(Object change listings)
----

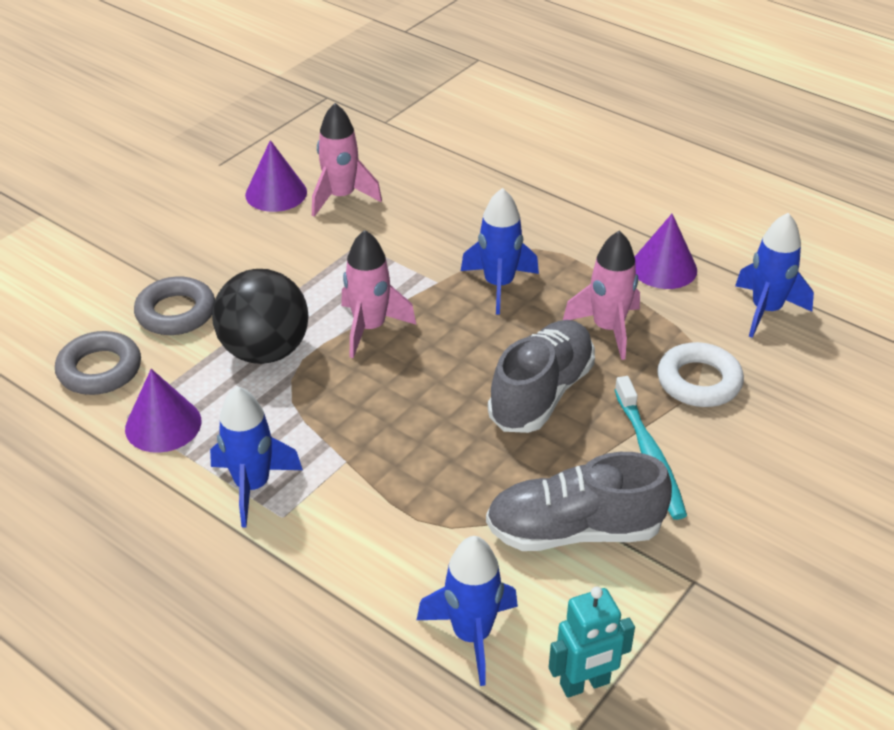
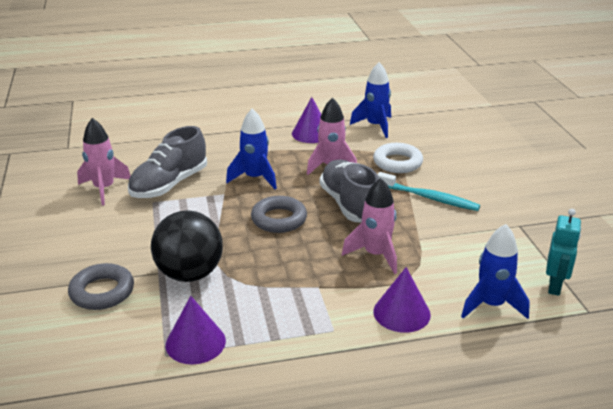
camera: 50 degrees left, 10 degrees down
grey ring [55,331,141,395] -> grey ring moved to [251,196,307,233]
blue rocket [210,386,303,527] -> none
purple cone [245,140,307,212] -> purple cone moved to [373,267,431,333]
pink rocket [341,230,416,358] -> pink rocket moved to [342,178,397,274]
grey shoe [486,452,672,551] -> grey shoe moved to [128,126,207,198]

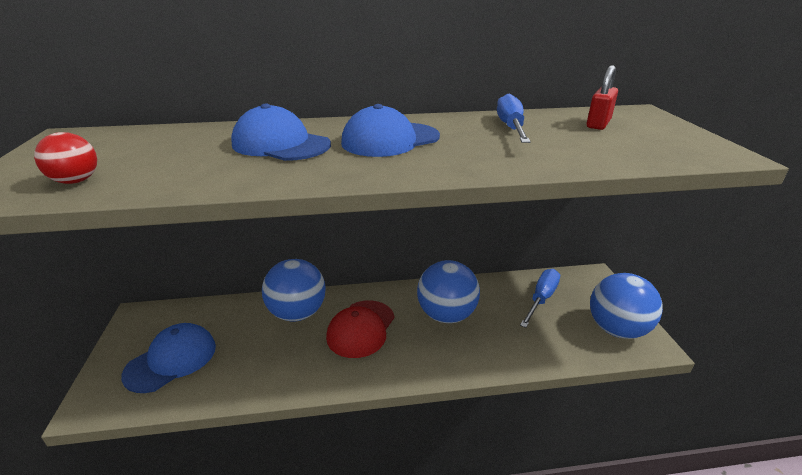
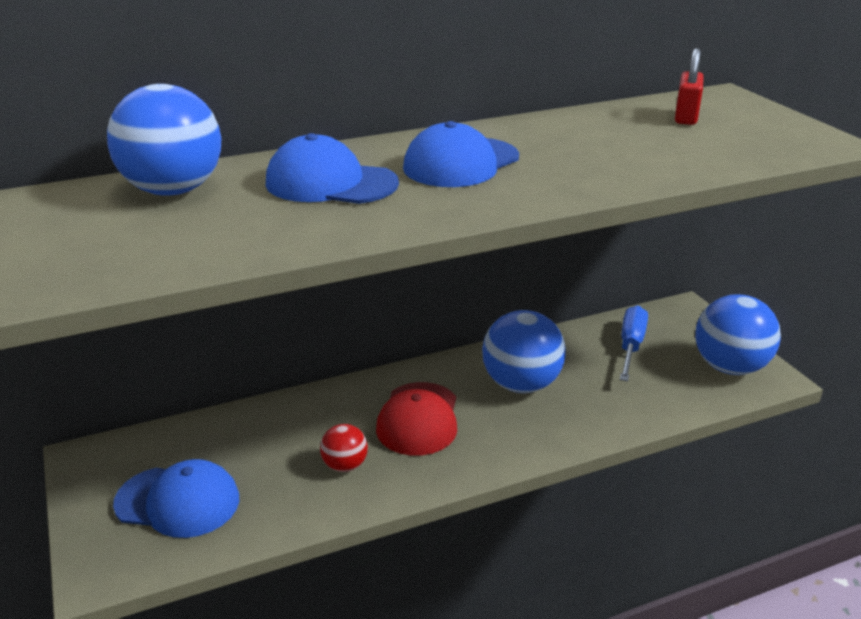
camera: 15 degrees left, 0 degrees up
red ball [34,132,97,184] -> red ball moved to [320,424,368,472]
blue cap [121,323,216,393] -> blue cap turned 75 degrees clockwise [113,459,239,538]
blue ball [262,259,326,321] -> blue ball moved to [107,84,221,196]
blue screwdriver [497,94,531,143] -> none

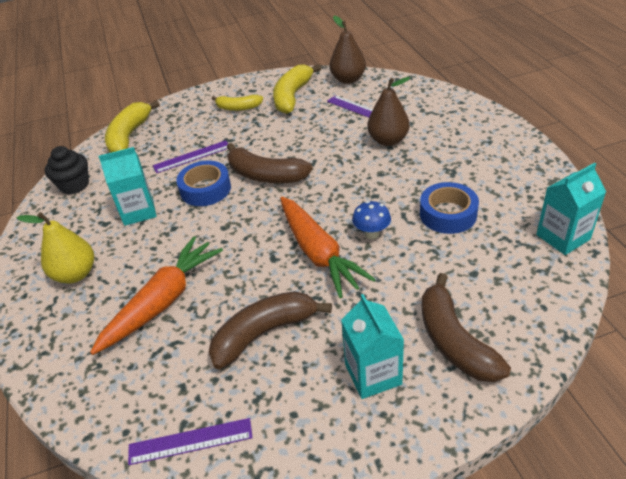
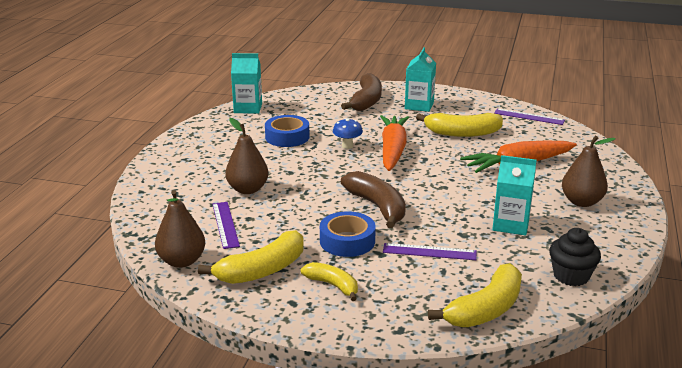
camera: 150 degrees left, 15 degrees down
yellow pear [16,212,94,284] -> brown pear [562,136,616,207]
blue tape [176,161,231,206] -> blue tape moved to [320,211,376,257]
brown banana [209,291,332,369] -> yellow banana [416,113,503,137]

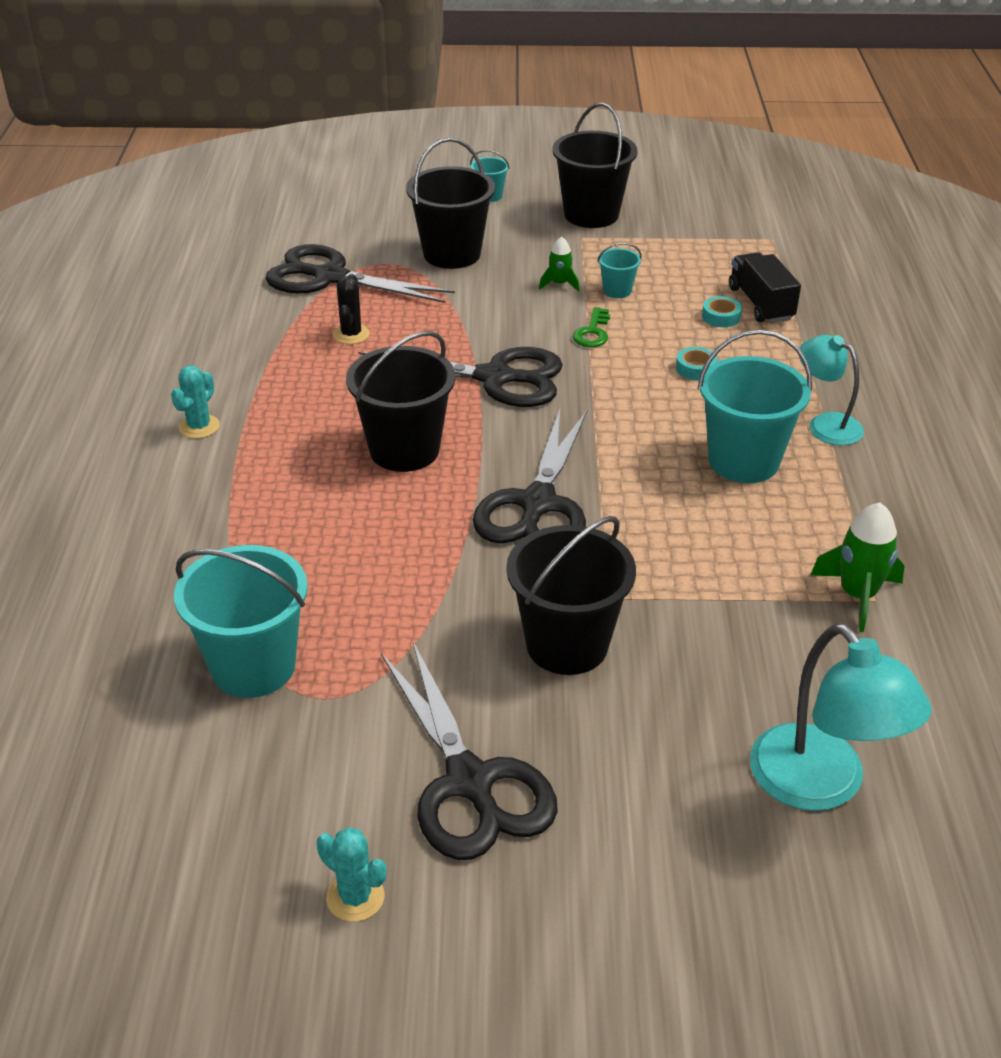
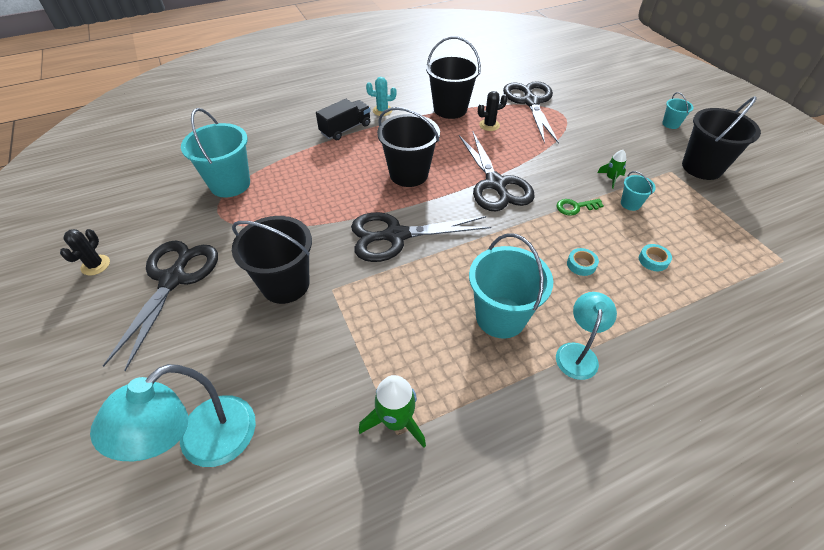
camera: 65 degrees right, 10 degrees up
turquoise cactus [316,827,386,922] -> black cactus [60,229,110,276]
black scissors [381,642,558,860] -> black scissors turned 150 degrees clockwise [103,240,218,371]
black bucket [406,138,495,269] -> black bucket moved to [426,37,481,119]
black truck [729,252,801,323] -> black truck moved to [316,99,371,140]

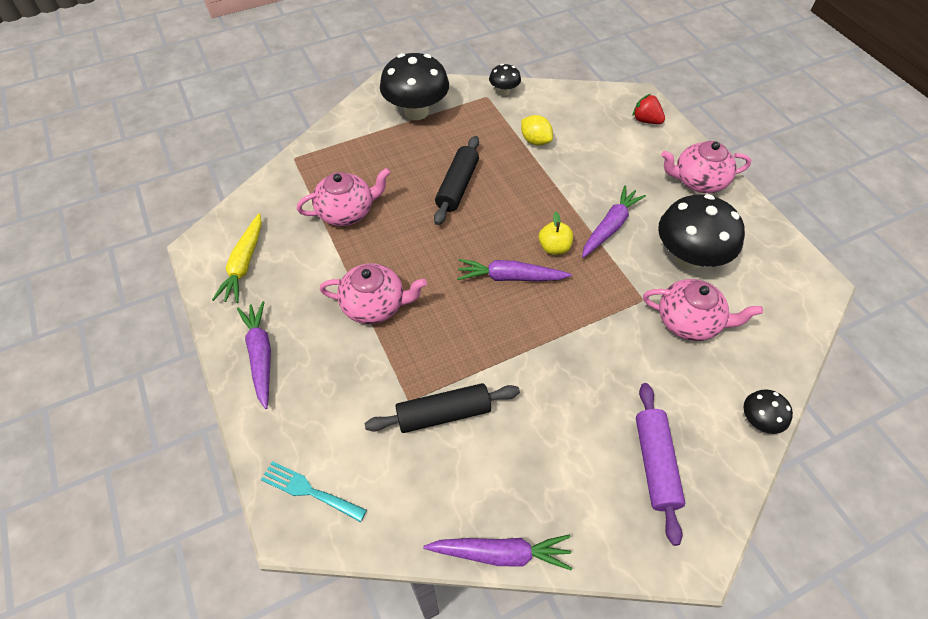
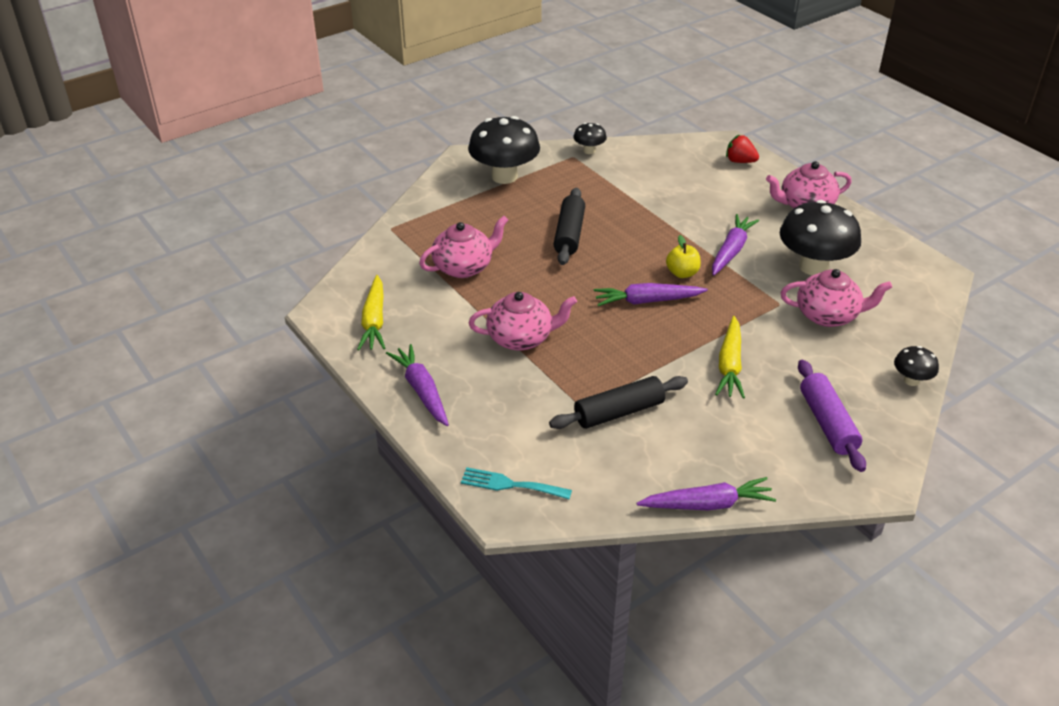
camera: 10 degrees left, 15 degrees down
yellow lemon [521,115,553,146] -> none
none -> yellow carrot [715,316,745,398]

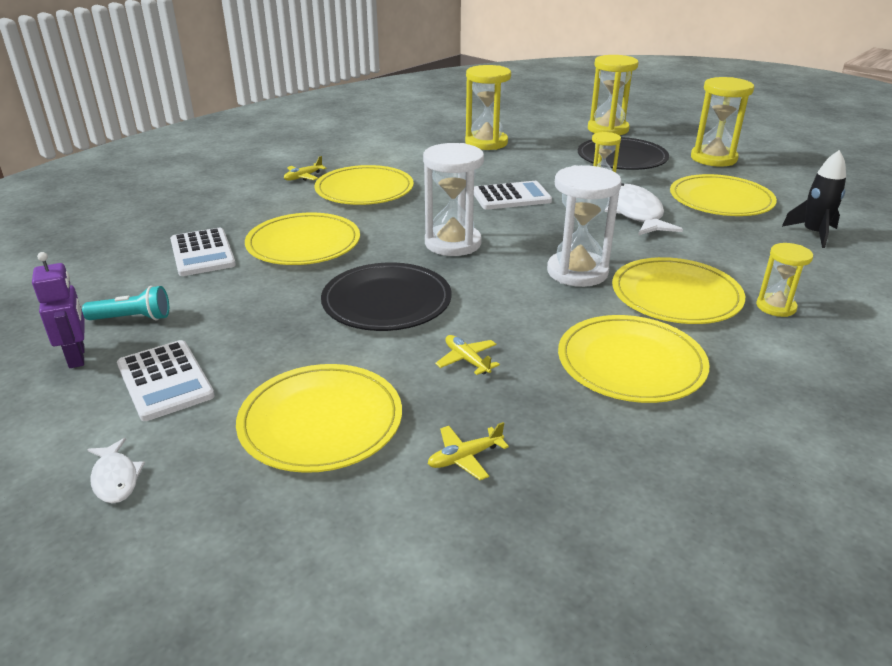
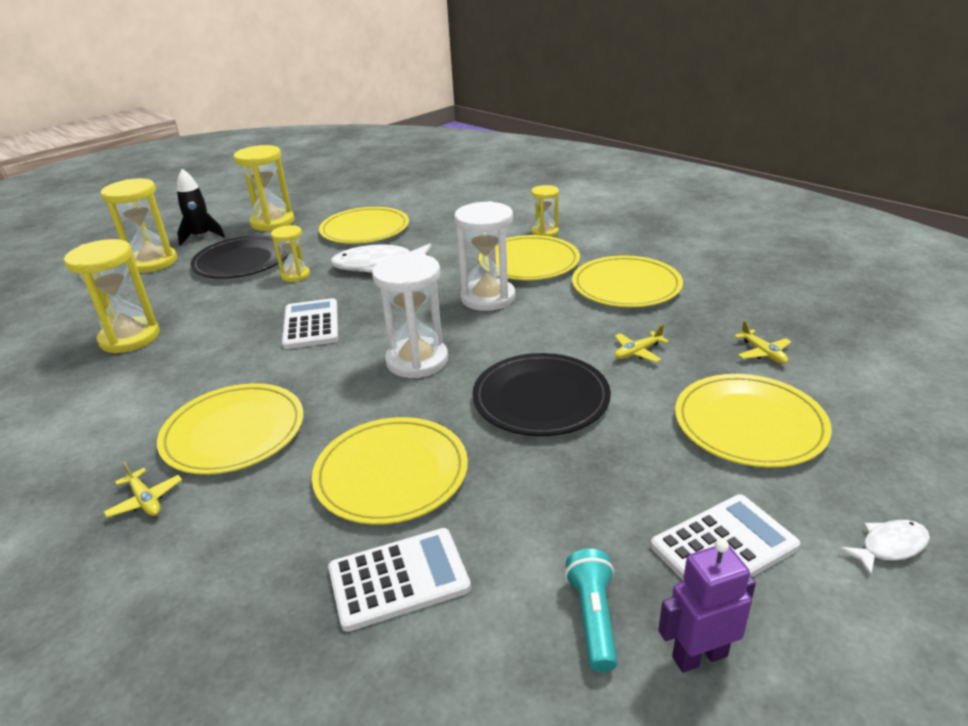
camera: 85 degrees left, 0 degrees up
black rocket [782,150,846,248] -> black rocket moved to [177,169,225,246]

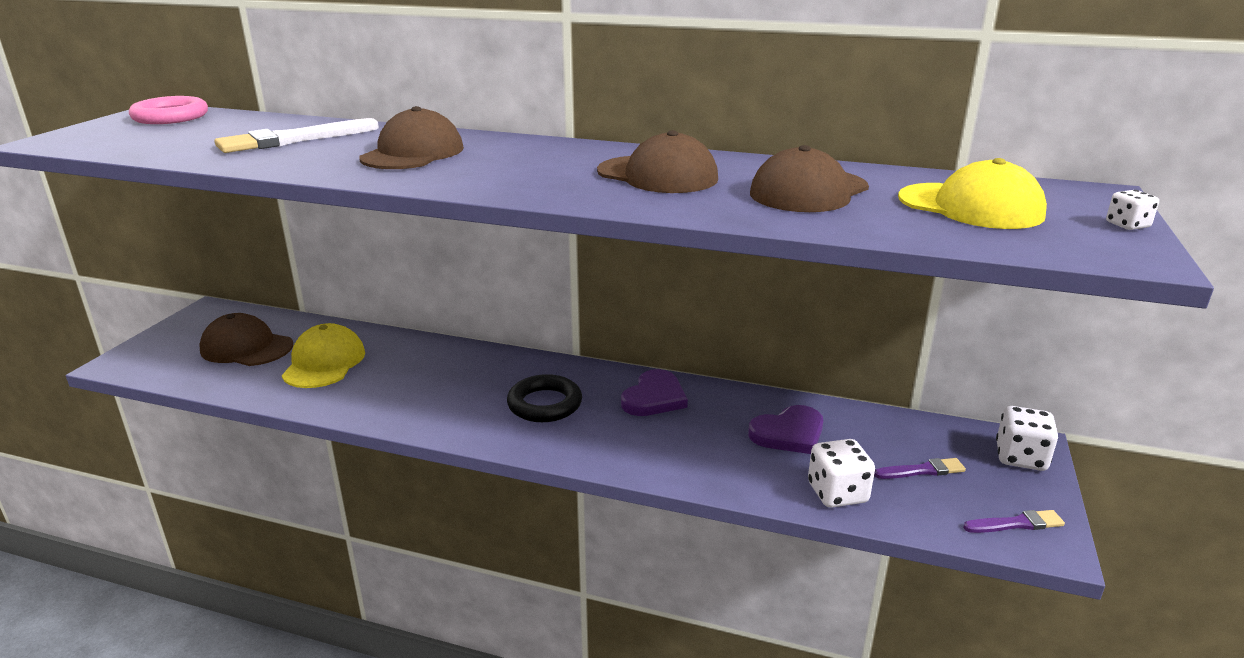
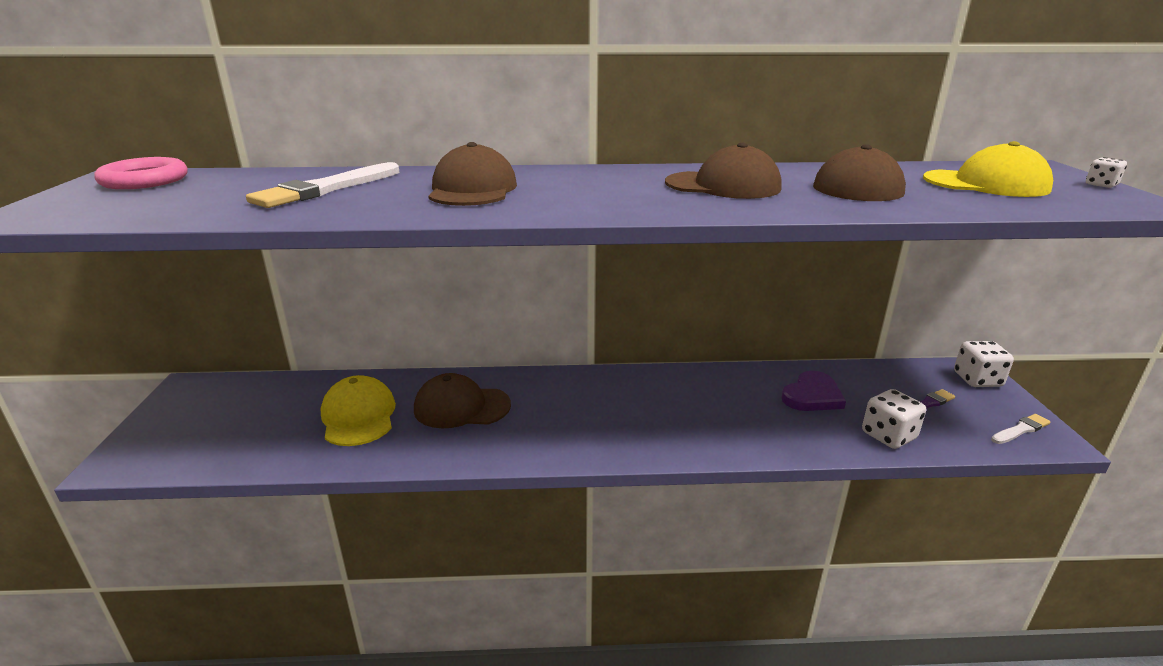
camera: 20 degrees left, 0 degrees up
brown cap [199,313,293,366] -> brown cap moved to [414,373,511,428]
black ring [507,374,582,422] -> none
purple heart [621,369,688,416] -> none
purple brush [963,510,1065,533] -> white brush [991,414,1051,444]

----

_About this exercise:_ Transcribe all entries above exactly. Drop the pictures.

_Task response:_
camera: 50 degrees left, 10 degrees down
grey ring [55,331,141,395] -> grey ring moved to [251,196,307,233]
blue rocket [210,386,303,527] -> none
purple cone [245,140,307,212] -> purple cone moved to [373,267,431,333]
pink rocket [341,230,416,358] -> pink rocket moved to [342,178,397,274]
grey shoe [486,452,672,551] -> grey shoe moved to [128,126,207,198]

camera: 15 degrees left, 0 degrees up
red ball [34,132,97,184] -> red ball moved to [320,424,368,472]
blue cap [121,323,216,393] -> blue cap turned 75 degrees clockwise [113,459,239,538]
blue ball [262,259,326,321] -> blue ball moved to [107,84,221,196]
blue screwdriver [497,94,531,143] -> none

camera: 150 degrees left, 15 degrees down
yellow pear [16,212,94,284] -> brown pear [562,136,616,207]
blue tape [176,161,231,206] -> blue tape moved to [320,211,376,257]
brown banana [209,291,332,369] -> yellow banana [416,113,503,137]

camera: 65 degrees right, 10 degrees up
turquoise cactus [316,827,386,922] -> black cactus [60,229,110,276]
black scissors [381,642,558,860] -> black scissors turned 150 degrees clockwise [103,240,218,371]
black bucket [406,138,495,269] -> black bucket moved to [426,37,481,119]
black truck [729,252,801,323] -> black truck moved to [316,99,371,140]

camera: 10 degrees left, 15 degrees down
yellow lemon [521,115,553,146] -> none
none -> yellow carrot [715,316,745,398]

camera: 85 degrees left, 0 degrees up
black rocket [782,150,846,248] -> black rocket moved to [177,169,225,246]

camera: 20 degrees left, 0 degrees up
brown cap [199,313,293,366] -> brown cap moved to [414,373,511,428]
black ring [507,374,582,422] -> none
purple heart [621,369,688,416] -> none
purple brush [963,510,1065,533] -> white brush [991,414,1051,444]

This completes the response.